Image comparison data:
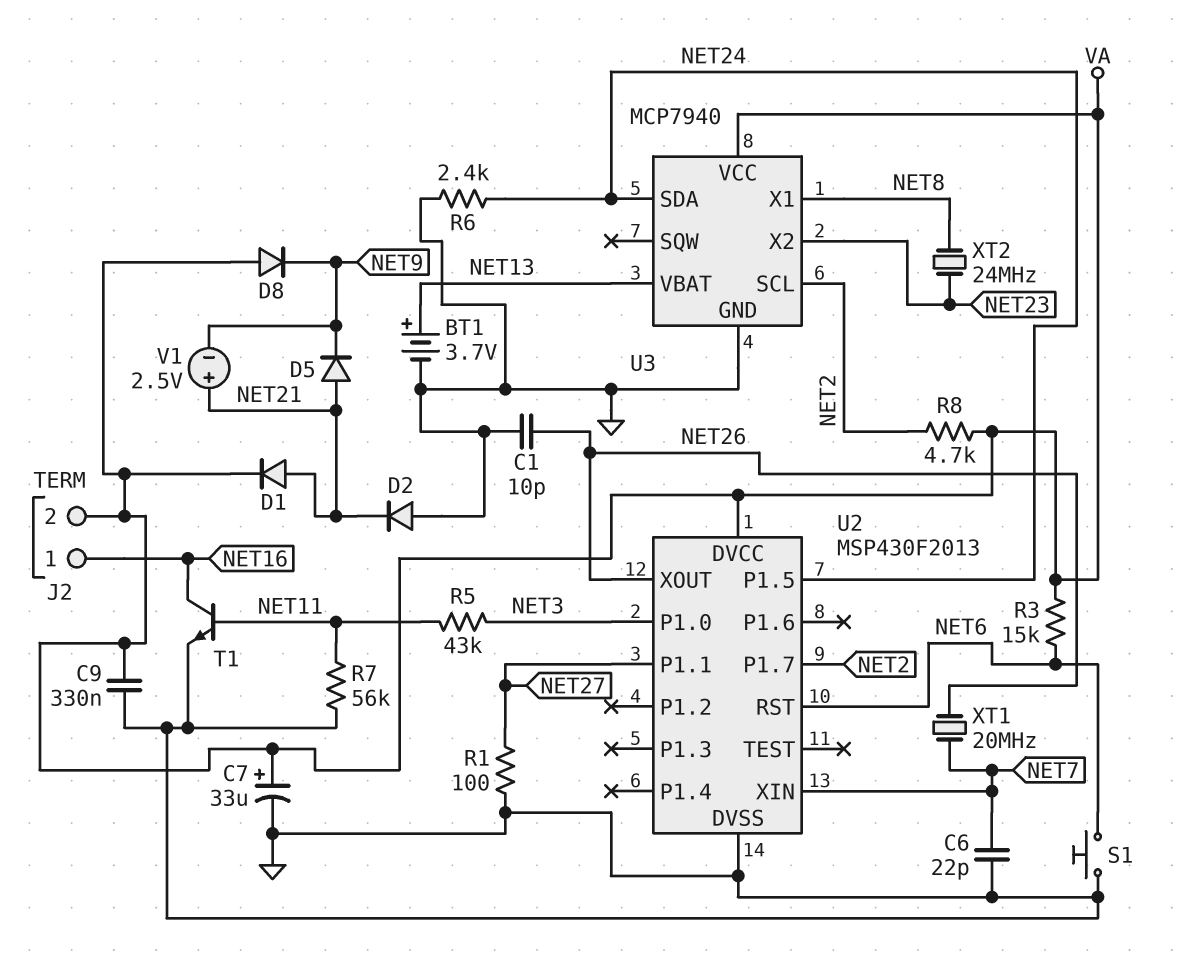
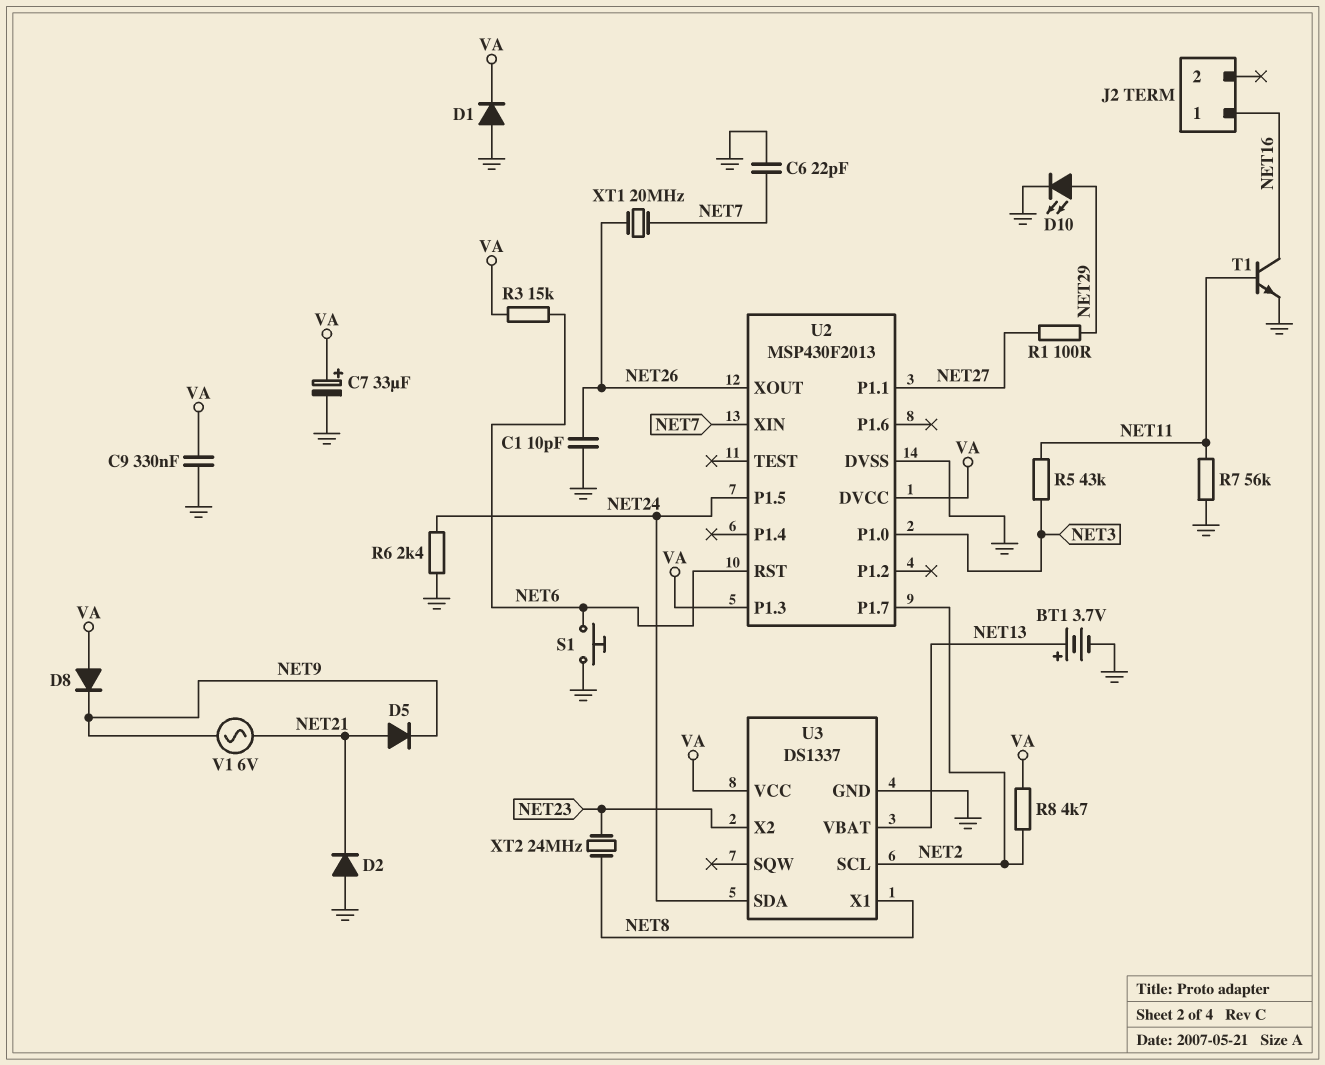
D1: diode (A NET21, K VA) -> diode (A GND, K VA)
D10: none -> LED (A NET29, K GND)
J2 pin 2: VA -> none
R1: 100 (GND, NET27) -> 100 (NET27, NET29)
U2 pin P1.3: none -> VA
U3: MCP7940 -> DS1337
V1: 2.5V (plus NET21, minus NET9) -> AC 6V (NET9, NET21)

### [Work instruction]
If a line in the data above holds the string "none", copy it.

### [Answer box]
D10: none -> LED (A NET29, K GND)
J2 pin 2: VA -> none
U2 pin P1.3: none -> VA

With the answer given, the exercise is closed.